Exercise directions
May I have the line containing "(354, 335) = (303, 187): blue" and every line after it through the end of the data, repeated exactly and with no other lines?

Items listed in a dataset

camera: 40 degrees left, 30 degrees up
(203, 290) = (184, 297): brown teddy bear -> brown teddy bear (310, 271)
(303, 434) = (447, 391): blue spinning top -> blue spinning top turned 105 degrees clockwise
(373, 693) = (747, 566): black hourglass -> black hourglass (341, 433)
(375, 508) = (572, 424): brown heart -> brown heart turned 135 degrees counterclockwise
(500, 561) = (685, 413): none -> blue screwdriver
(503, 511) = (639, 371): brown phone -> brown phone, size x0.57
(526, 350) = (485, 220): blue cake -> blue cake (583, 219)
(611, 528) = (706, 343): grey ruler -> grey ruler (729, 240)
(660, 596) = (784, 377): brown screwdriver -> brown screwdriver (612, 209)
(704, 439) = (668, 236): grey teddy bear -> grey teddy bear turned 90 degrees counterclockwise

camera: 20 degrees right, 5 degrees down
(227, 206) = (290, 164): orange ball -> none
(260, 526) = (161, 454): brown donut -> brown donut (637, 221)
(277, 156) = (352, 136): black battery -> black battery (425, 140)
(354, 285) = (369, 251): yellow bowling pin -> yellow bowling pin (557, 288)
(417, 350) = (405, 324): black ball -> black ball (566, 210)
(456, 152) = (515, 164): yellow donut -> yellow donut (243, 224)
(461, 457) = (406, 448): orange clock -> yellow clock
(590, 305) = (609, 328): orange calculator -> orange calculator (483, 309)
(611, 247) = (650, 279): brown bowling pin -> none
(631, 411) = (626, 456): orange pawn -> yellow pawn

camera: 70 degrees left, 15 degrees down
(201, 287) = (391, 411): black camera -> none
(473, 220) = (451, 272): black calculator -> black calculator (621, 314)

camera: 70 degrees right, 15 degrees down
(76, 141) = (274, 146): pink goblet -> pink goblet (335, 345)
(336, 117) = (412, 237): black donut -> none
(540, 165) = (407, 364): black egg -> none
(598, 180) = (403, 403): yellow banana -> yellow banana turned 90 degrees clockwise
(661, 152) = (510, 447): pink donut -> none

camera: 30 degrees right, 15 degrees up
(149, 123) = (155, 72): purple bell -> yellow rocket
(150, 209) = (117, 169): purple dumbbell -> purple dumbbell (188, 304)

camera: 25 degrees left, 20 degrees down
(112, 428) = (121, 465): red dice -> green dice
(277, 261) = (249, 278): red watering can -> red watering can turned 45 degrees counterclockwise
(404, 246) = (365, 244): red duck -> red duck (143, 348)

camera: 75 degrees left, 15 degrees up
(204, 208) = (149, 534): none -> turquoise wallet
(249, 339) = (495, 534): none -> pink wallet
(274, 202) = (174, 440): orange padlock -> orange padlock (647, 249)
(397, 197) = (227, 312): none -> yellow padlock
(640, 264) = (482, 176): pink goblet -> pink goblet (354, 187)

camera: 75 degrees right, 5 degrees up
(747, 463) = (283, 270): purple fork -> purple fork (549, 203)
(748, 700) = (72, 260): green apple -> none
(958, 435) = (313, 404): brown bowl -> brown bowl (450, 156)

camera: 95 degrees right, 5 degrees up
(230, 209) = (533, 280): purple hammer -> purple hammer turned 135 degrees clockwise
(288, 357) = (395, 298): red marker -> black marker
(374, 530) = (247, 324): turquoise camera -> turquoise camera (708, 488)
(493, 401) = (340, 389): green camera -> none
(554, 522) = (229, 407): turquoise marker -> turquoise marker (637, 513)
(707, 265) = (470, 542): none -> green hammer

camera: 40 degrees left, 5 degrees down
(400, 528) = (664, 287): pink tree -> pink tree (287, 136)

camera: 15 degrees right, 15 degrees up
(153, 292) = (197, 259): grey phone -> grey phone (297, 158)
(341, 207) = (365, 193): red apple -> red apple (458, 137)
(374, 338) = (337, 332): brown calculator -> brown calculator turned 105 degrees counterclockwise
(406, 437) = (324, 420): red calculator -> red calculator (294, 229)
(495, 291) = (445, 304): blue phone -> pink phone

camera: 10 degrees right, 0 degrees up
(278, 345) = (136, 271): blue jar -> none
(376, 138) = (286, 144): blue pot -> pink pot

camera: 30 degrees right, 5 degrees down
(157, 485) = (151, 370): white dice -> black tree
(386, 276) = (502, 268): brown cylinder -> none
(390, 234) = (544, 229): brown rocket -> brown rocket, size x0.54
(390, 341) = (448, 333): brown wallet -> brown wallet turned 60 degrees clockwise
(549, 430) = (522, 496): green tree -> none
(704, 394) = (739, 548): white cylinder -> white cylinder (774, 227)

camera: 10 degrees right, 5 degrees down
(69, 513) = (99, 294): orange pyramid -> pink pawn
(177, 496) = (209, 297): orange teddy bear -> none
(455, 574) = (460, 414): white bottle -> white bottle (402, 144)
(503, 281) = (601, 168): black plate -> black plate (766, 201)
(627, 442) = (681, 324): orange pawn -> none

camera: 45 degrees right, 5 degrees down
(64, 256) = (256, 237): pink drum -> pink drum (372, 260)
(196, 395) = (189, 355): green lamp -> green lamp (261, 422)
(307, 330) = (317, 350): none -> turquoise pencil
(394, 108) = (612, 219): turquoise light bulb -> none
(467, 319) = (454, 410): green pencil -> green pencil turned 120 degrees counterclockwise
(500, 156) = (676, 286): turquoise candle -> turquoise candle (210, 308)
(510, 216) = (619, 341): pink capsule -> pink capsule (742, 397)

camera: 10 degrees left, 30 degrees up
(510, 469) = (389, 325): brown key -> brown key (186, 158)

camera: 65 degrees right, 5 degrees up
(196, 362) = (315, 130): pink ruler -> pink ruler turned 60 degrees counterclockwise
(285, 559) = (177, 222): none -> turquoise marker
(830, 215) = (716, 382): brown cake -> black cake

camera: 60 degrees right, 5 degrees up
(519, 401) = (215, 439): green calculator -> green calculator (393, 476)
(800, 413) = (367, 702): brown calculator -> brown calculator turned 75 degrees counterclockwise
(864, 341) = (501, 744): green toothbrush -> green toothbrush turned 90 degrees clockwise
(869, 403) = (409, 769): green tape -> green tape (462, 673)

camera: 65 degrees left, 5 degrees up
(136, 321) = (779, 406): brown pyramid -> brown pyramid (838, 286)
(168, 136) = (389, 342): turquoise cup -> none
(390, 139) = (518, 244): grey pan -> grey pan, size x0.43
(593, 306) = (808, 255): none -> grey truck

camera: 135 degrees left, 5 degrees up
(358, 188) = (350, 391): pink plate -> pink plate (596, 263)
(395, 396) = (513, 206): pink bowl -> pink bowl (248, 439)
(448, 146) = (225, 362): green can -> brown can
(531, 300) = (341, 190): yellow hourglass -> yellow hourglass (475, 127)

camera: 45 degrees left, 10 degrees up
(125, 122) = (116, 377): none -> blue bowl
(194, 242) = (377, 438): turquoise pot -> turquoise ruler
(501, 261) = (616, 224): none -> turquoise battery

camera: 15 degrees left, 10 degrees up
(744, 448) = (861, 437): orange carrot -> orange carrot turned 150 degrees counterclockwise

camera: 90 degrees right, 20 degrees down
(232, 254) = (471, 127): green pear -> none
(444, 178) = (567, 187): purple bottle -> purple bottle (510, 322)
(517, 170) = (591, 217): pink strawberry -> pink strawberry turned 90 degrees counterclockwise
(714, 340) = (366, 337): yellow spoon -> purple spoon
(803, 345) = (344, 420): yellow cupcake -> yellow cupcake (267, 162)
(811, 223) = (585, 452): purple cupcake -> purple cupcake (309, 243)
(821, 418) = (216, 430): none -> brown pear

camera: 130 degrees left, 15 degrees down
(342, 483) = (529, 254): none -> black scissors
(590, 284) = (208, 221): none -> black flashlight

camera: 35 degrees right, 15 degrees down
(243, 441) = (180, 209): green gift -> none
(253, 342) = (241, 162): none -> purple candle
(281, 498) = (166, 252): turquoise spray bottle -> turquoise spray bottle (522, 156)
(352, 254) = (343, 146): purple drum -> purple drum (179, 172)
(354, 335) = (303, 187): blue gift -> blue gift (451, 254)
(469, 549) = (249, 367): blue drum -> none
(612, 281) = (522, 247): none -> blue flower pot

Expected output
(354, 335) = (303, 187): blue gift -> blue gift (451, 254)
(469, 549) = (249, 367): blue drum -> none
(612, 281) = (522, 247): none -> blue flower pot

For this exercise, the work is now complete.